[[ Records for the exercise, beginning ]]
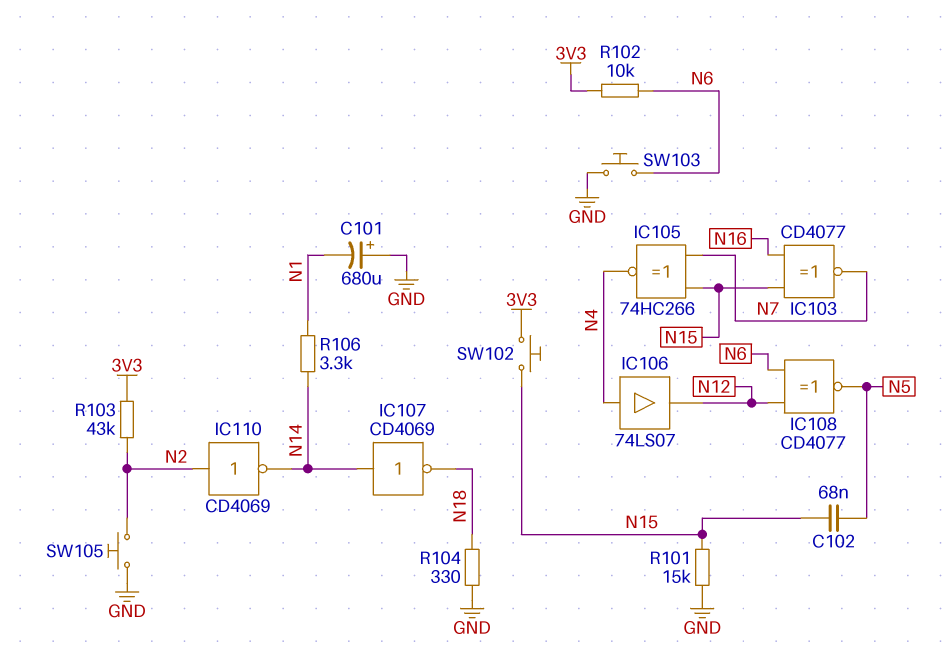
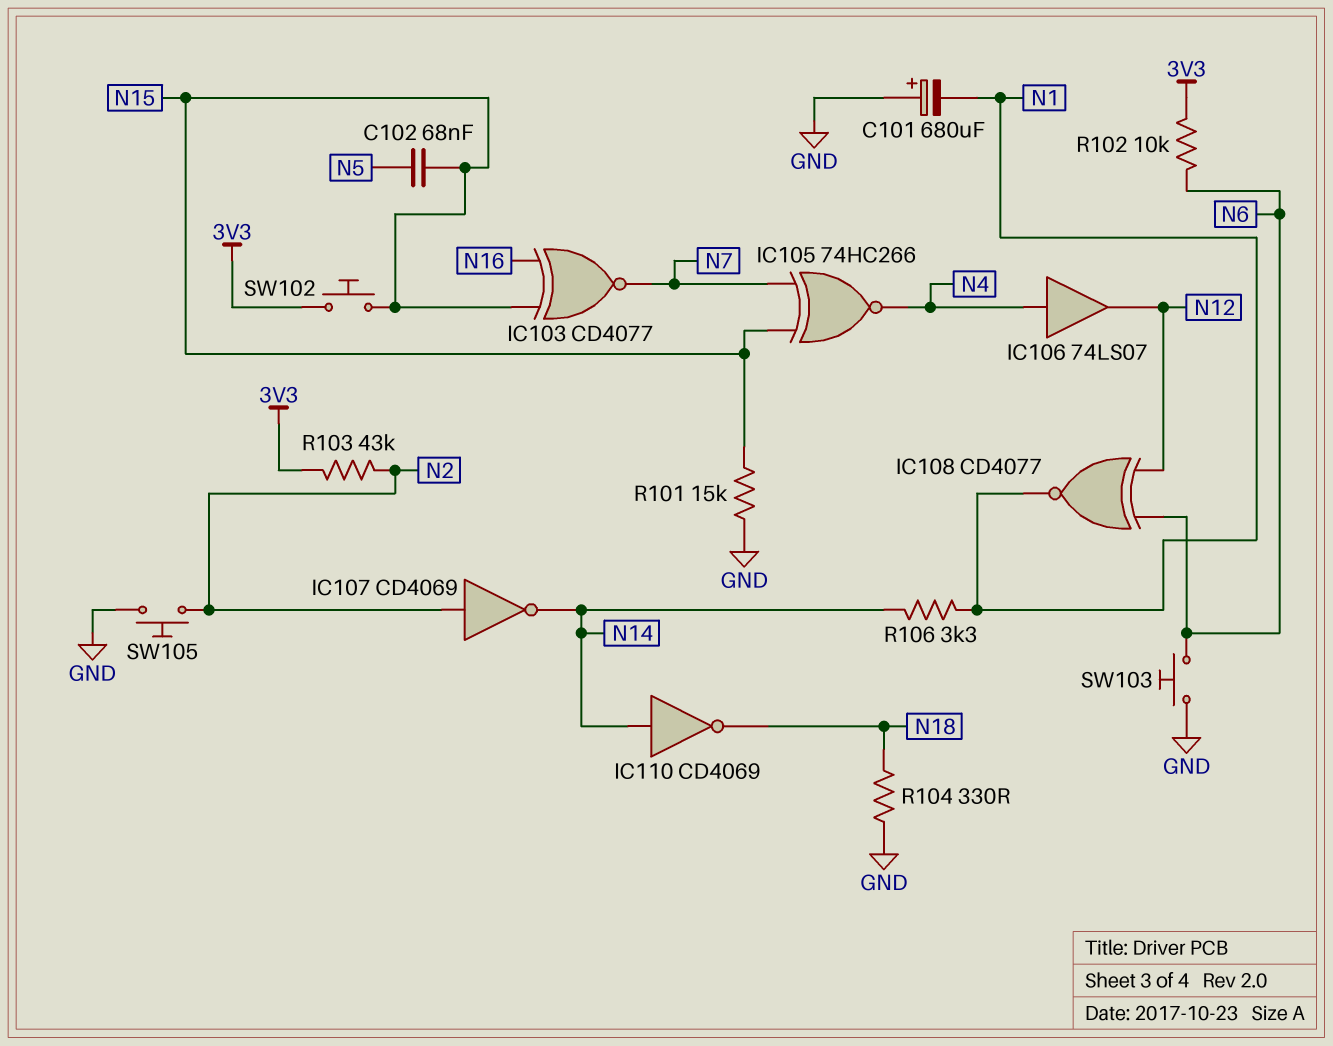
IC107: NOT CD4069 (in N14, out N18) -> NOT CD4069 (in N2, out N14)
IC108: XNOR CD4077 (in N6, in N12, out N5) -> XNOR CD4077 (in N6, in N12, out N1)
IC110: NOT CD4069 (in N2, out N14) -> NOT CD4069 (in N14, out N18)

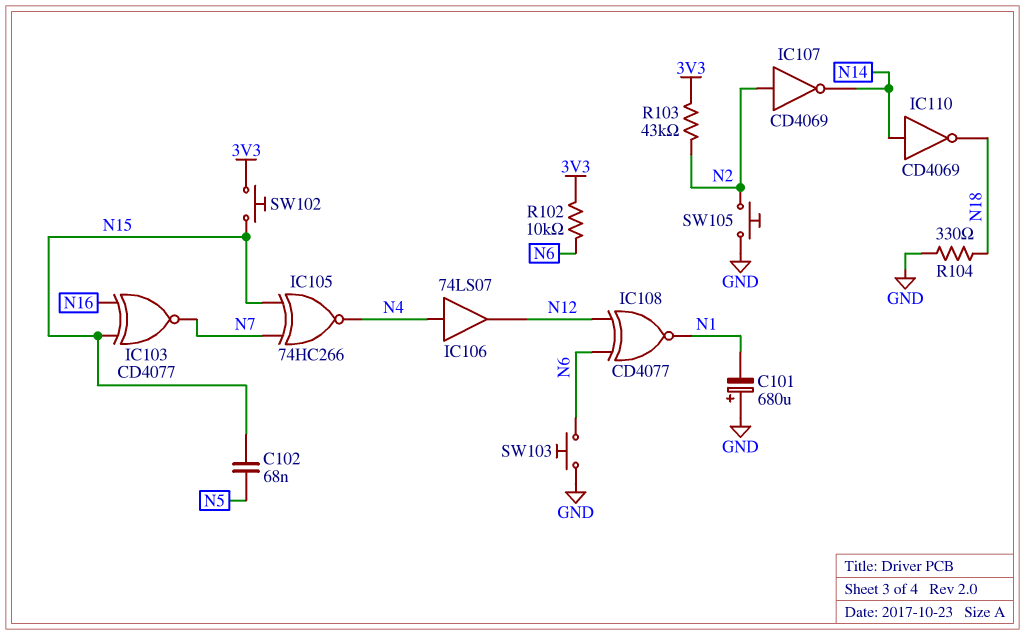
R101: 15k (GND, N15) -> none
R106: 3.3k (N1, N14) -> none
[[ Records for the exercise, end ]]
Repeat the material above exactly; pictures do not belong in the copy.

# [The completed task]
IC107: NOT CD4069 (in N14, out N18) -> NOT CD4069 (in N2, out N14)
IC108: XNOR CD4077 (in N6, in N12, out N5) -> XNOR CD4077 (in N6, in N12, out N1)
IC110: NOT CD4069 (in N2, out N14) -> NOT CD4069 (in N14, out N18)

R101: 15k (GND, N15) -> none
R106: 3.3k (N1, N14) -> none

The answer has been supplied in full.